Exercise: When you copy the material below, keep every line exact and leave each picture out.

_ _ _ _ _ _ _

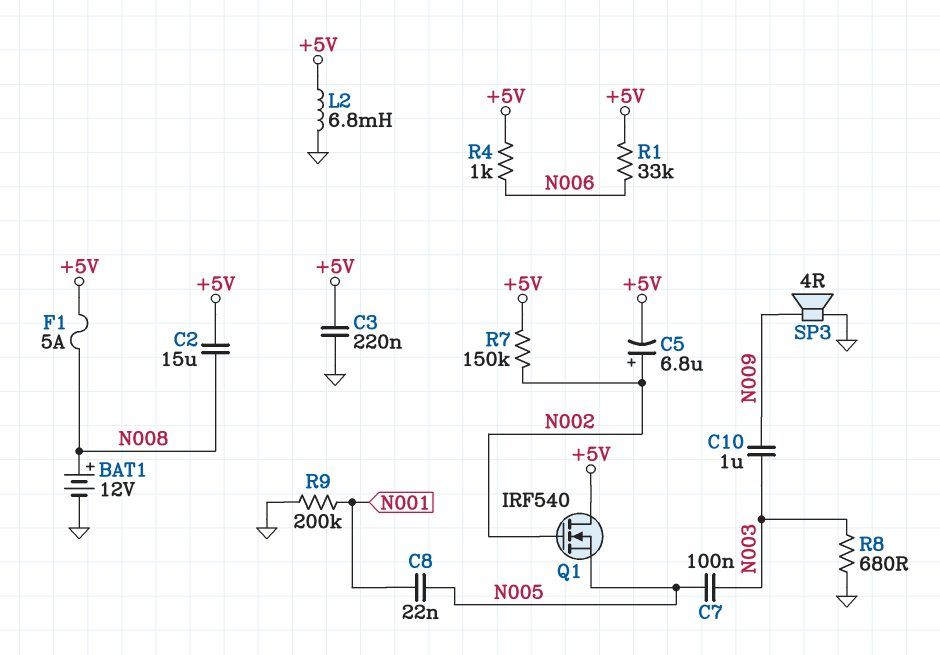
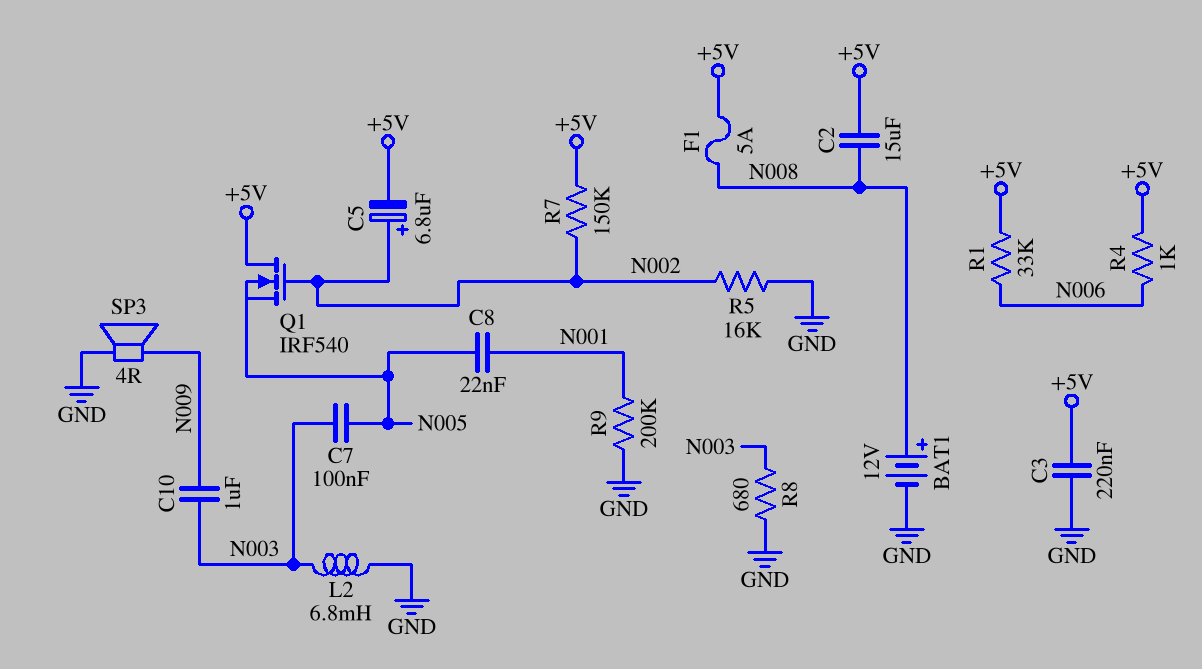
L2: 6.8mH (+5V, GND) -> 6.8mH (GND, N003)
R5: none -> 16k (GND, N002)

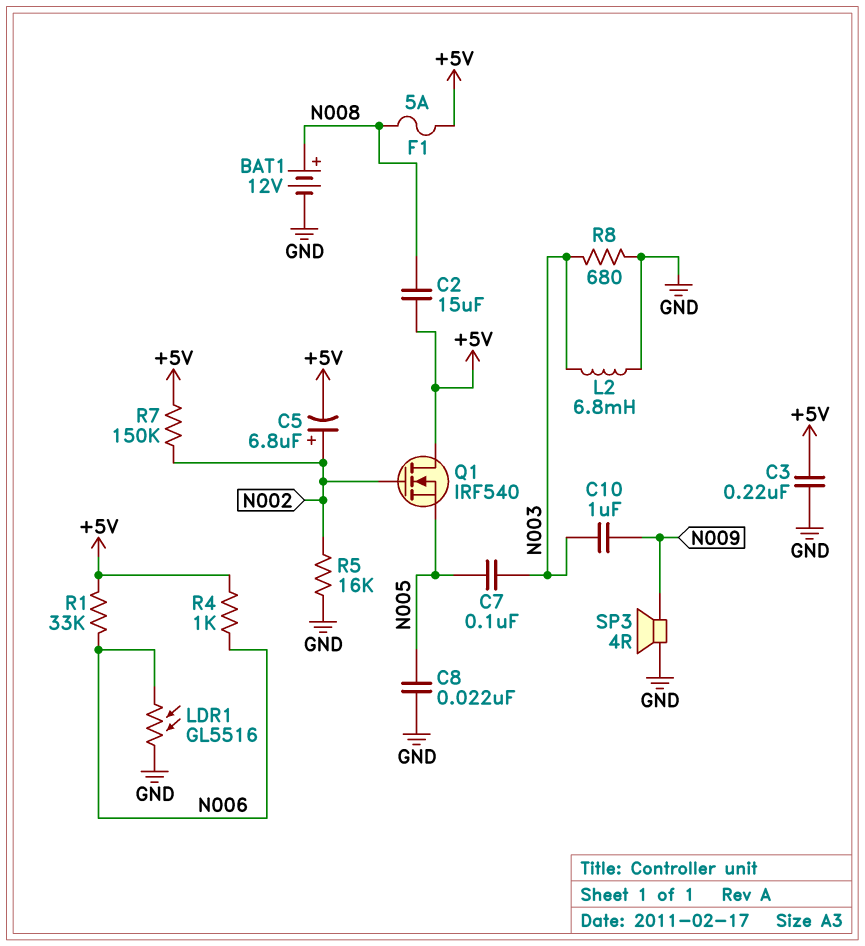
C8: 22nF (N001, N005) -> 22nF (GND, N005)
LDR1: none -> GL5516 (GND, N006)
R9: 200k (GND, N001) -> none

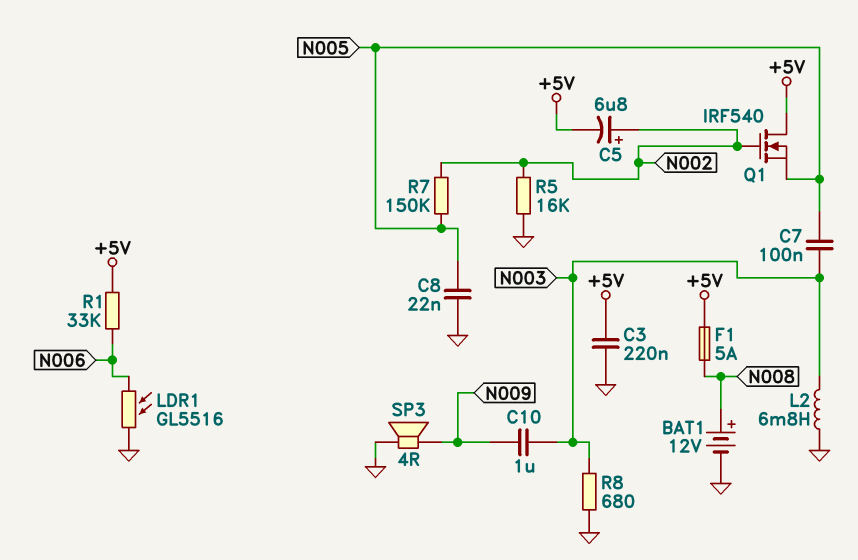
C2: 15uF (+5V, N008) -> none
R4: 1k (+5V, N006) -> none
R7: 150k (+5V, N002) -> 150k (N002, N005)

_ _ _ _ _ _ _

Reply to the task:
L2: 6.8mH (+5V, GND) -> 6.8mH (GND, N003)
R5: none -> 16k (GND, N002)

C8: 22nF (N001, N005) -> 22nF (GND, N005)
LDR1: none -> GL5516 (GND, N006)
R9: 200k (GND, N001) -> none

C2: 15uF (+5V, N008) -> none
R4: 1k (+5V, N006) -> none
R7: 150k (+5V, N002) -> 150k (N002, N005)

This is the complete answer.